START EXERCISE INPUTS

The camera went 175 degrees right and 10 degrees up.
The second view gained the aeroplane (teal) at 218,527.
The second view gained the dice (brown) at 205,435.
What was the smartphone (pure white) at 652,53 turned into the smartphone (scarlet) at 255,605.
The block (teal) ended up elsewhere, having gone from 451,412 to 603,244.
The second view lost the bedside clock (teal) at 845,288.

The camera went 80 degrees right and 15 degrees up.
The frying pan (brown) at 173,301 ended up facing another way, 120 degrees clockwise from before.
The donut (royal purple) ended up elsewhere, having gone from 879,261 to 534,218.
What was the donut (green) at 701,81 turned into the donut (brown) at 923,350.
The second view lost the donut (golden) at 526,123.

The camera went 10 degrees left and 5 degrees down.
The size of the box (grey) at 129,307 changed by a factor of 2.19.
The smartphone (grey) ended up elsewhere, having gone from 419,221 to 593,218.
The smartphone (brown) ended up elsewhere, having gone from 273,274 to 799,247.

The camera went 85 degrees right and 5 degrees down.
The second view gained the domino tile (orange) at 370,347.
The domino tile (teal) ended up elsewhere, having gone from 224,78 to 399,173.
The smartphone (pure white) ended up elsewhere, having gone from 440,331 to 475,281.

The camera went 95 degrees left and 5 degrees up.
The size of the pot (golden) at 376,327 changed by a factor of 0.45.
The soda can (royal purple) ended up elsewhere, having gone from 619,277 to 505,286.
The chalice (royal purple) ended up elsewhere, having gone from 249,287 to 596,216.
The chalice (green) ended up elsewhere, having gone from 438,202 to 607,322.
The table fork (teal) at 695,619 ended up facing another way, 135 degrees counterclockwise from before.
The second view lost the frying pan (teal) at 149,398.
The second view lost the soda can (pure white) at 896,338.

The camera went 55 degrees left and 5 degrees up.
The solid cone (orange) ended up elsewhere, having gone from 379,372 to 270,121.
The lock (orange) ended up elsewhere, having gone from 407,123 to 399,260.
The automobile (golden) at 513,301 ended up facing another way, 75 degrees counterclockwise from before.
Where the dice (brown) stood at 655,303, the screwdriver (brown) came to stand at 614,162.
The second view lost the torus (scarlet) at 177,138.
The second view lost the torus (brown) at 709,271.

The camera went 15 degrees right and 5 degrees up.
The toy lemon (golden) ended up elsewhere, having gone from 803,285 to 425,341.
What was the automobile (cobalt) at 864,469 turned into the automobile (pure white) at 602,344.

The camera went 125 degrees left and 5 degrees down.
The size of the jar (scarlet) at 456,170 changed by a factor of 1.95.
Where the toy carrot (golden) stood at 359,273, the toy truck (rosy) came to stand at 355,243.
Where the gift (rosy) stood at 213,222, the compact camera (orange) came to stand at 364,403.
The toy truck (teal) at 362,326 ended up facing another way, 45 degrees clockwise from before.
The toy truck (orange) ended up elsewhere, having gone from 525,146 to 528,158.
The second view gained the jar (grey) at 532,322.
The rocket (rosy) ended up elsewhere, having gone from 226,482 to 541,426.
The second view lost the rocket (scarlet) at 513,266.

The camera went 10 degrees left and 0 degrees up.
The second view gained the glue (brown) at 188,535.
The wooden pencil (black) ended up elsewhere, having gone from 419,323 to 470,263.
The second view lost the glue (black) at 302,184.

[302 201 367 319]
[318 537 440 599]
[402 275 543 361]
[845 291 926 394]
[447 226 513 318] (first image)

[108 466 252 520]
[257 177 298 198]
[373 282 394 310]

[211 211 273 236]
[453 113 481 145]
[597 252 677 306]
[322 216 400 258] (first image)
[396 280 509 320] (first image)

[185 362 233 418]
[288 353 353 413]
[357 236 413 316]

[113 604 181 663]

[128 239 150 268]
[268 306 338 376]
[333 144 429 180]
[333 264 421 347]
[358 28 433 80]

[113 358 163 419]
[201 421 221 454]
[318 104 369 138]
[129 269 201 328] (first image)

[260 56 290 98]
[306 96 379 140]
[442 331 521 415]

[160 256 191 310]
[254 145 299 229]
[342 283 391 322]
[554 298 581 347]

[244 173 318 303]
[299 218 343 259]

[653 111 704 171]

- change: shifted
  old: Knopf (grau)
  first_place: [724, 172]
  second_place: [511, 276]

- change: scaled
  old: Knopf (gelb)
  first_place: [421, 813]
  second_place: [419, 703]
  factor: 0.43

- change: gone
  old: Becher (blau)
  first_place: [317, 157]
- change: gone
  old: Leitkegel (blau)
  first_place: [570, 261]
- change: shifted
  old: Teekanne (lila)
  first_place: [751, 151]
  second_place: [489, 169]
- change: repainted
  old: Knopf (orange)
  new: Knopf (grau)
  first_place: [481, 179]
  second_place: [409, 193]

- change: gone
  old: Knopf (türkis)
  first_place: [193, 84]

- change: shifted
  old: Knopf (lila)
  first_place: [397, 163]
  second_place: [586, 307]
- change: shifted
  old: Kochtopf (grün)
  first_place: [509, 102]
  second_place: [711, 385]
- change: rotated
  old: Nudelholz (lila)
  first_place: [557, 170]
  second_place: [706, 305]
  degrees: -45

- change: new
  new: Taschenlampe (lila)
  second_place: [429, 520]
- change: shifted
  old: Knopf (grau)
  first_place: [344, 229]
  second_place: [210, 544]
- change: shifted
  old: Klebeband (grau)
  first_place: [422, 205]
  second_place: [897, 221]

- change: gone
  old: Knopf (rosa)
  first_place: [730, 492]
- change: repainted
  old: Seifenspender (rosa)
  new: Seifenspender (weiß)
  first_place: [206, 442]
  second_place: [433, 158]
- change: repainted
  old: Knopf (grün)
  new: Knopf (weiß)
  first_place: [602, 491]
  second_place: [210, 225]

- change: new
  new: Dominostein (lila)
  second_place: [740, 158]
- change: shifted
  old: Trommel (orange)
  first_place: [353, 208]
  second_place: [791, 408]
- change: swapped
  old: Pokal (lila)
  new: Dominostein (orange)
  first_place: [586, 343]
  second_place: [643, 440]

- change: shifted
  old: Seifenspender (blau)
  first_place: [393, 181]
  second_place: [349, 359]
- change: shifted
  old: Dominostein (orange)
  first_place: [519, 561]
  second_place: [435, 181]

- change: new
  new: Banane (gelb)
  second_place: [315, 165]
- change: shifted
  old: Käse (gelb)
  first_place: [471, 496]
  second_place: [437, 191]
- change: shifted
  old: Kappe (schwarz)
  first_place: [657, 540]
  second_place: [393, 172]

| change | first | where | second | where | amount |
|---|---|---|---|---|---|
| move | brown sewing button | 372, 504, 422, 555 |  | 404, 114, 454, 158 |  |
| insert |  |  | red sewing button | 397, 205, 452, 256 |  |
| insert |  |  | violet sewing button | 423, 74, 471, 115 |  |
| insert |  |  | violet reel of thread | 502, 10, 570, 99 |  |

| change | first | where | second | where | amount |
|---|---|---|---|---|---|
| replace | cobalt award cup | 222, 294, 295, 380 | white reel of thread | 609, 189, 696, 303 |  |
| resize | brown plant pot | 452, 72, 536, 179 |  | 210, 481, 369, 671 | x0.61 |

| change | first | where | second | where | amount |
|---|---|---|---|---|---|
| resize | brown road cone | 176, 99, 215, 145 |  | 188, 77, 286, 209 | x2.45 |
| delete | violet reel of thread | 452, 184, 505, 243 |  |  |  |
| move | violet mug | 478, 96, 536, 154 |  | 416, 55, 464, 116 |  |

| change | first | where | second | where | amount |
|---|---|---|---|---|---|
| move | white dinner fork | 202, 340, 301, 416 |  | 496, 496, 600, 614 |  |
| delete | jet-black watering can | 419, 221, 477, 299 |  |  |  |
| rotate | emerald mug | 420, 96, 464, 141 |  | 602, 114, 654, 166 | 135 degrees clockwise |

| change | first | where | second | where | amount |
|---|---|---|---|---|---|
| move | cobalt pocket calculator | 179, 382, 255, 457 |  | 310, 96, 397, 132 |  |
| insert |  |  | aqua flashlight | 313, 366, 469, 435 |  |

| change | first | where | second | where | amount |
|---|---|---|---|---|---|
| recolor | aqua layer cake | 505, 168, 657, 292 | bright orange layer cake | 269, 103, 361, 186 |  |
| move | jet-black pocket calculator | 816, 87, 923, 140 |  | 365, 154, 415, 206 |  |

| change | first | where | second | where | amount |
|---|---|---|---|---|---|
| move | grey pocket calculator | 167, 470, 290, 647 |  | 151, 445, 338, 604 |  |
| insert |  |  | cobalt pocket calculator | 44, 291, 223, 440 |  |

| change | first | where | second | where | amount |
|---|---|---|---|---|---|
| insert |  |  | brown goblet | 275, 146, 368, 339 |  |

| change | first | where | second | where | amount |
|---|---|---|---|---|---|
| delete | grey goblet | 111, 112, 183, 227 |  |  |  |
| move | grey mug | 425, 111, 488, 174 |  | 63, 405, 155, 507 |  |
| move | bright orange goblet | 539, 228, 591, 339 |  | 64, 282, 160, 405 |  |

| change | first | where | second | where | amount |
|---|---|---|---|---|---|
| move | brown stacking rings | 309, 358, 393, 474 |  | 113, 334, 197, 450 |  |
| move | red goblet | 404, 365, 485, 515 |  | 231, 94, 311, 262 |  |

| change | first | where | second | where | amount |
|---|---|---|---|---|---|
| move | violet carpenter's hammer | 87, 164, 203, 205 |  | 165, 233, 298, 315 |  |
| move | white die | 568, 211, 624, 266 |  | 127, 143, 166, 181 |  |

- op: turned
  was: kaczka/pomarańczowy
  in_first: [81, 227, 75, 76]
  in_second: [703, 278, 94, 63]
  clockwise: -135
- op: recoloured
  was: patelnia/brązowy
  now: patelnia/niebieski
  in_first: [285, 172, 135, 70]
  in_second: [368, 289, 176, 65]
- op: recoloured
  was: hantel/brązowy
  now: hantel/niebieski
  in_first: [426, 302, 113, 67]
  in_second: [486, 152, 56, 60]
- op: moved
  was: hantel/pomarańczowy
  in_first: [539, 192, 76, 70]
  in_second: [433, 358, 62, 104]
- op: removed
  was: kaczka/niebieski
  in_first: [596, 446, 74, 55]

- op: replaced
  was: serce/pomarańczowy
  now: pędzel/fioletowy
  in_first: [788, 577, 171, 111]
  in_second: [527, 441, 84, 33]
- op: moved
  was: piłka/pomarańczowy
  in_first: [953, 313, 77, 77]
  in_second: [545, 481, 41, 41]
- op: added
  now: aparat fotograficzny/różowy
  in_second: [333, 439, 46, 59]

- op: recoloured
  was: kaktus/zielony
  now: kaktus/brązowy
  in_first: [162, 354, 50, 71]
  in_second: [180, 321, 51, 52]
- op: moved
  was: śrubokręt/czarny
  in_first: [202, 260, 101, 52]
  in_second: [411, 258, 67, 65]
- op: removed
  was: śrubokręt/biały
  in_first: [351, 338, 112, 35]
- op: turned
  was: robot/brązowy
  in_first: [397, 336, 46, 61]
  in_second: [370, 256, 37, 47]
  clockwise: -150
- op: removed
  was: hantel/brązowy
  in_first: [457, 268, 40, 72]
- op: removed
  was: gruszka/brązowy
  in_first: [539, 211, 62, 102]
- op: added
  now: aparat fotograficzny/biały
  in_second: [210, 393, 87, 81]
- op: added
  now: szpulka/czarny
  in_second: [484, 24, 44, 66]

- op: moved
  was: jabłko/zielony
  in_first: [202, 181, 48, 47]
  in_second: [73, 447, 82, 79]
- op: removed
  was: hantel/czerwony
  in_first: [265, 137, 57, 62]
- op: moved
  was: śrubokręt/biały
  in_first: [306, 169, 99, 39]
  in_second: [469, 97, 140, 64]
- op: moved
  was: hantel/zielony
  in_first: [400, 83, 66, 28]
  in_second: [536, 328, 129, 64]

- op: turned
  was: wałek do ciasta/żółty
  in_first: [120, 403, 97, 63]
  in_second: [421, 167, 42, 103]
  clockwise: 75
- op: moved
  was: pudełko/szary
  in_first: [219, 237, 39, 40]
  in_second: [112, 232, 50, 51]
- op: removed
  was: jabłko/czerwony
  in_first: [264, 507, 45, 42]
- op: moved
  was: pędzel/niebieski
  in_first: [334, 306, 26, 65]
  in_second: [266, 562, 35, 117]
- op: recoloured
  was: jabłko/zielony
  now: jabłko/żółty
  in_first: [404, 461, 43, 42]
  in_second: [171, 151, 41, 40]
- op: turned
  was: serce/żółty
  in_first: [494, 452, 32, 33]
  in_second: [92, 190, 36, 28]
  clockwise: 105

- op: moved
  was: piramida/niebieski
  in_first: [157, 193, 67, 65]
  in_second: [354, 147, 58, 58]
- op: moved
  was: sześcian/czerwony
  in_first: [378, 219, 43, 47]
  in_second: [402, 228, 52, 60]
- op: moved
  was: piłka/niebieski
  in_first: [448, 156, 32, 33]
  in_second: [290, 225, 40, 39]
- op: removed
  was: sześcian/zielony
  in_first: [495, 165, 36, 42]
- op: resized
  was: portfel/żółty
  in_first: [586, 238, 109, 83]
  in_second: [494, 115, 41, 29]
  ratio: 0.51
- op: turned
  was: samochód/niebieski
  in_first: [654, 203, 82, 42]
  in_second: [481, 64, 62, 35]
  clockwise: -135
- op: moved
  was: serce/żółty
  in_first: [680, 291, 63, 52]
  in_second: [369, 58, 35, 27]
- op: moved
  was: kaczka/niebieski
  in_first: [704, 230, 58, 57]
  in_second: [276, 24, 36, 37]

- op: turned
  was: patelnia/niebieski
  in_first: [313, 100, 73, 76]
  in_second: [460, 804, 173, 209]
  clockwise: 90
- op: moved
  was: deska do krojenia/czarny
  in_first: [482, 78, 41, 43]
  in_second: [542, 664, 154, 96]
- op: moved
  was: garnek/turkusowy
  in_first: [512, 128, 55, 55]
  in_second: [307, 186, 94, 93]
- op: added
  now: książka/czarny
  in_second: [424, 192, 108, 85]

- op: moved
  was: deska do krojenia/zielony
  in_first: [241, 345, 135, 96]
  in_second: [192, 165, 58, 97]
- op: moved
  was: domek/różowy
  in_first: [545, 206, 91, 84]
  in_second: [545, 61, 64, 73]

END EXERCISE INPUTS

EXERCISE AIM: Nothing but the lines from the beginning of the records through the line with "The block (teal)" should appear, each printed exactly.

TASK RESULT:
The camera went 175 degrees right and 10 degrees up.
The second view gained the aeroplane (teal) at 218,527.
The second view gained the dice (brown) at 205,435.
What was the smartphone (pure white) at 652,53 turned into the smartphone (scarlet) at 255,605.
The block (teal) ended up elsewhere, having gone from 451,412 to 603,244.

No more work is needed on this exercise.